- _What to do_: Copy out the material word for word, beginning at the line that contains "Is blue plastic bottle at center, marked" and stopping after the line that contains "How distant is".

※ ※ ※

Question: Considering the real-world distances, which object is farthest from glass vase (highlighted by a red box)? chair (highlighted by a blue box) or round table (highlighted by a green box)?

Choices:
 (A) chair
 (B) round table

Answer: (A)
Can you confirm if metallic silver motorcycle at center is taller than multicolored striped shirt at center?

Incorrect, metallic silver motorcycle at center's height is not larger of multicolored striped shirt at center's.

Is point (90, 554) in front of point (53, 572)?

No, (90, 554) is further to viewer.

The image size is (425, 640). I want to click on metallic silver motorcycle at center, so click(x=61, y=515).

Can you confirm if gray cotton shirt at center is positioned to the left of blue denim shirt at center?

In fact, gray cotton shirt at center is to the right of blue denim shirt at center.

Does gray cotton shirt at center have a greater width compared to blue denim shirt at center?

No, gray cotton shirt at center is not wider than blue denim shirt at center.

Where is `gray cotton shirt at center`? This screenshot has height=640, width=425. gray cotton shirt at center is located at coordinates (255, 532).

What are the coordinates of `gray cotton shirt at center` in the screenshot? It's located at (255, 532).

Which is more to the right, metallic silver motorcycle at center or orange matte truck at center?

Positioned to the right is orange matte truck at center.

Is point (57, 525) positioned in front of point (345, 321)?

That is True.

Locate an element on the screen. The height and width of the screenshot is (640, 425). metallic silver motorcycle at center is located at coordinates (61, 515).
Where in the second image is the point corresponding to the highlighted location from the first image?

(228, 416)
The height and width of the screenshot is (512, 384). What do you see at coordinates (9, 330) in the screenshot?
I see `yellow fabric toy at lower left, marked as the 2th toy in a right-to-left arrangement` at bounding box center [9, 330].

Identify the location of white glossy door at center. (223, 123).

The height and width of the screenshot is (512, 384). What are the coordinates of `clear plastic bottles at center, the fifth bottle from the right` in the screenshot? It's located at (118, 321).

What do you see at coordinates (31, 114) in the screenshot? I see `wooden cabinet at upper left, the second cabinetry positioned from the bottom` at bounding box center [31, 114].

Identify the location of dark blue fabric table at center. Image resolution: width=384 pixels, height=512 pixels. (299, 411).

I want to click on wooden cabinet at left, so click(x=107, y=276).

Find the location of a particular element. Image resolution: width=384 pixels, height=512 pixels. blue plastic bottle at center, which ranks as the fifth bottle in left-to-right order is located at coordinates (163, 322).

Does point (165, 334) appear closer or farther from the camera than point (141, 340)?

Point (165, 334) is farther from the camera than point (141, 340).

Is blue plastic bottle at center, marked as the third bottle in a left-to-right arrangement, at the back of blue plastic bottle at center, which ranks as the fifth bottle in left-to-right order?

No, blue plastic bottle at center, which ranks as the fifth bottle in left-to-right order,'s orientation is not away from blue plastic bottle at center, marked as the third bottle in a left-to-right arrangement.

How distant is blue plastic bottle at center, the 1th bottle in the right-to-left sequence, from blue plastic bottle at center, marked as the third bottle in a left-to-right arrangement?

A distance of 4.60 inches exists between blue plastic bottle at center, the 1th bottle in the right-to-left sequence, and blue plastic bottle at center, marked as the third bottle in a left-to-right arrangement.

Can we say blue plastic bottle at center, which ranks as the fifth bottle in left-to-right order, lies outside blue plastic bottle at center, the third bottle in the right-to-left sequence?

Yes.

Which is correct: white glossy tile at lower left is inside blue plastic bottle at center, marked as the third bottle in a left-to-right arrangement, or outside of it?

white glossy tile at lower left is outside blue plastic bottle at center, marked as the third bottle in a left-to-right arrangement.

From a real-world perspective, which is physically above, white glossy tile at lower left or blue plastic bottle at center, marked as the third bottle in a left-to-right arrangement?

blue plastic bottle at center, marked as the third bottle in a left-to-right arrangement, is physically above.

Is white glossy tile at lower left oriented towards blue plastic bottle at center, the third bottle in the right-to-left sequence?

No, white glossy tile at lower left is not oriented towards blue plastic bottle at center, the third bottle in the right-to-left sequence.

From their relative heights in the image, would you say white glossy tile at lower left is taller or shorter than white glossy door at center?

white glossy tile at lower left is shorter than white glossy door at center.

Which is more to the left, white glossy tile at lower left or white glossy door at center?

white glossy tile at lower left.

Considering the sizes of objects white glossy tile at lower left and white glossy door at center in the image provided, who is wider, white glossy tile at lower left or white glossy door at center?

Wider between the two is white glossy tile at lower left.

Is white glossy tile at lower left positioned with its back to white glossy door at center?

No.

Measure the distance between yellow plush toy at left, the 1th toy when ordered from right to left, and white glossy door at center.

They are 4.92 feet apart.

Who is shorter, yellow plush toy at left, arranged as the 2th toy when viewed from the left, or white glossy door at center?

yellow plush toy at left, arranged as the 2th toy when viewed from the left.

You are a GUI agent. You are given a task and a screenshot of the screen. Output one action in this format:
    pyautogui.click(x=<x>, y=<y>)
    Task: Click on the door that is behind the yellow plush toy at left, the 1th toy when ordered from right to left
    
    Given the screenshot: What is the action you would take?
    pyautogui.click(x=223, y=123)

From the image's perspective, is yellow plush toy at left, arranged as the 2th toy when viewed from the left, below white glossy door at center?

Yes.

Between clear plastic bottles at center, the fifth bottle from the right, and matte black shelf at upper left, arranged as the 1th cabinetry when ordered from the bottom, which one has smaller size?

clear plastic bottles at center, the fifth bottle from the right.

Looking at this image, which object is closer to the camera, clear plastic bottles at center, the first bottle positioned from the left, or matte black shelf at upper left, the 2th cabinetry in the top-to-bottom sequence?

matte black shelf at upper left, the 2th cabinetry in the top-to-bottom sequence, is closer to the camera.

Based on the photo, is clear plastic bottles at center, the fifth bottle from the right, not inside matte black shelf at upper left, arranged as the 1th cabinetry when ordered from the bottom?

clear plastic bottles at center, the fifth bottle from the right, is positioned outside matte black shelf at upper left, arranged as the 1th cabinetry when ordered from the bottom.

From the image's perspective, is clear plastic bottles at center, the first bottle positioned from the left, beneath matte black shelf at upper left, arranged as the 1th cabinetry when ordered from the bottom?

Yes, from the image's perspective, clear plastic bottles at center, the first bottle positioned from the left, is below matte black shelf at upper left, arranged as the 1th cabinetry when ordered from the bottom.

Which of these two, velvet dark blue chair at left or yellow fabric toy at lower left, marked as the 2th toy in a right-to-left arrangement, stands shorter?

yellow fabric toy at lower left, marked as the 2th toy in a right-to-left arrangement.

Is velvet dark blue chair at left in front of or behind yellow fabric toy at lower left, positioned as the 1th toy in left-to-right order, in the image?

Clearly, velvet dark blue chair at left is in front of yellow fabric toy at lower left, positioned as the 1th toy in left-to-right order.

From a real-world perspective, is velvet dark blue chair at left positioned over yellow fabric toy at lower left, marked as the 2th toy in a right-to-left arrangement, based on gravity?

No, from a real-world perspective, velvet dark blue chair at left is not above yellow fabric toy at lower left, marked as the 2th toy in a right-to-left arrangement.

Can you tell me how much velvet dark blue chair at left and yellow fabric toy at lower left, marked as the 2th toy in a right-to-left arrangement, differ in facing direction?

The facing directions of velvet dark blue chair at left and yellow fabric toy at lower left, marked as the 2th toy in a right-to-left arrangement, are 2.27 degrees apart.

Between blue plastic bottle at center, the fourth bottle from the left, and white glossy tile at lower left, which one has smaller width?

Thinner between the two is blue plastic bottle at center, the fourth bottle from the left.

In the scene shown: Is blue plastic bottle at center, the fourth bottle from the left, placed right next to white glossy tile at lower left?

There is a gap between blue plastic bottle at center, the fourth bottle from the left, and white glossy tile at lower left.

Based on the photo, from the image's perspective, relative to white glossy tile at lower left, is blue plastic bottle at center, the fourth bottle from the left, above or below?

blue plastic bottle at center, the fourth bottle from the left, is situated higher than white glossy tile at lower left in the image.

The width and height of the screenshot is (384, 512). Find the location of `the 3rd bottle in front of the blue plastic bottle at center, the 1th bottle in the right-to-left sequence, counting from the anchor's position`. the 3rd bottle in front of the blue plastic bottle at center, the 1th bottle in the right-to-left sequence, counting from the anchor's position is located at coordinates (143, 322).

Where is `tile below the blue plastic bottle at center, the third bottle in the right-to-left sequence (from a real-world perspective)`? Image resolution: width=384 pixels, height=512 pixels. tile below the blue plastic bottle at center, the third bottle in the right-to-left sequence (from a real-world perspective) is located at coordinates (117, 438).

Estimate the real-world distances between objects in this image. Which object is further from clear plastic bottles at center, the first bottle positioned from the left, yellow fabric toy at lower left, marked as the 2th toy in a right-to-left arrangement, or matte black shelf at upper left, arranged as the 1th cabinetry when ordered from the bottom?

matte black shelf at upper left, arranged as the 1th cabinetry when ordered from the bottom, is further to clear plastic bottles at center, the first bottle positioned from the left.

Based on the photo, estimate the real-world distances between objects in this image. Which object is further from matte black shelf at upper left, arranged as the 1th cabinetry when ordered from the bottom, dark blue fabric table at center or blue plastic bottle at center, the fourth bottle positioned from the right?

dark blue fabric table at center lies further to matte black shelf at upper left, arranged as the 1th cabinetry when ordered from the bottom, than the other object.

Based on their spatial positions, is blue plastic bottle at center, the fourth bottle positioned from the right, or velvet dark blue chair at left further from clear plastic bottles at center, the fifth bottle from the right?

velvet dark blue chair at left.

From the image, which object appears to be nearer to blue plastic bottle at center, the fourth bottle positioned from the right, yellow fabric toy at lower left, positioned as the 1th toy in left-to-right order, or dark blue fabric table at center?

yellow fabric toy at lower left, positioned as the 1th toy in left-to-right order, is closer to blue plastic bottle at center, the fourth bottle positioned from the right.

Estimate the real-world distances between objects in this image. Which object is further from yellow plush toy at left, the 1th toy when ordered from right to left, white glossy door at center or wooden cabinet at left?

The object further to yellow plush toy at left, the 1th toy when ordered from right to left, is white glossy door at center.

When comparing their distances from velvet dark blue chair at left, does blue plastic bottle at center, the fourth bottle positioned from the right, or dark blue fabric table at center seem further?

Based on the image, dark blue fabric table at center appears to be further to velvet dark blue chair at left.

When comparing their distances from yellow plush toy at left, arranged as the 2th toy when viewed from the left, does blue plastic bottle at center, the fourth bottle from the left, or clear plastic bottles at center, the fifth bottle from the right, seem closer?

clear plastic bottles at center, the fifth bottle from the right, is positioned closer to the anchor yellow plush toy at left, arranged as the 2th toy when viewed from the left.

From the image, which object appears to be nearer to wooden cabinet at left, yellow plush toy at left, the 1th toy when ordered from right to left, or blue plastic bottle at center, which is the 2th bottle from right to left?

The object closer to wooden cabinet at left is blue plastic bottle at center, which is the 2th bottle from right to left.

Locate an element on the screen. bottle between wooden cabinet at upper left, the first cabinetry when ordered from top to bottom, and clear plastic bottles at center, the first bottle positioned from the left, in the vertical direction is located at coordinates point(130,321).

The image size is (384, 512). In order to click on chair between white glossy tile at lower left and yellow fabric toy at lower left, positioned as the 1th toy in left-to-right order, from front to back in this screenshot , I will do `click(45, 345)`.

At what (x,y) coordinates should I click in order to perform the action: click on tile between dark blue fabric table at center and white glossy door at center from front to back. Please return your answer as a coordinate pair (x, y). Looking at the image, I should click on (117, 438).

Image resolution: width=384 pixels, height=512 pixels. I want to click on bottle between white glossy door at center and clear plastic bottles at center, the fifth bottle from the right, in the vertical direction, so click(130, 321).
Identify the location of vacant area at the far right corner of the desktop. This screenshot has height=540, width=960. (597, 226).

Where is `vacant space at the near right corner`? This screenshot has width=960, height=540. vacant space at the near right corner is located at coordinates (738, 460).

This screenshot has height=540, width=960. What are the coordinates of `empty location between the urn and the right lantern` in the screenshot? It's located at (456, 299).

※ ※ ※

- _In response_:
Is blue plastic bottle at center, marked as the third bottle in a left-to-right arrangement, at the back of blue plastic bottle at center, which ranks as the fifth bottle in left-to-right order?

No, blue plastic bottle at center, which ranks as the fifth bottle in left-to-right order,'s orientation is not away from blue plastic bottle at center, marked as the third bottle in a left-to-right arrangement.

How distant is blue plastic bottle at center, the 1th bottle in the right-to-left sequence, from blue plastic bottle at center, marked as the third bottle in a left-to-right arrangement?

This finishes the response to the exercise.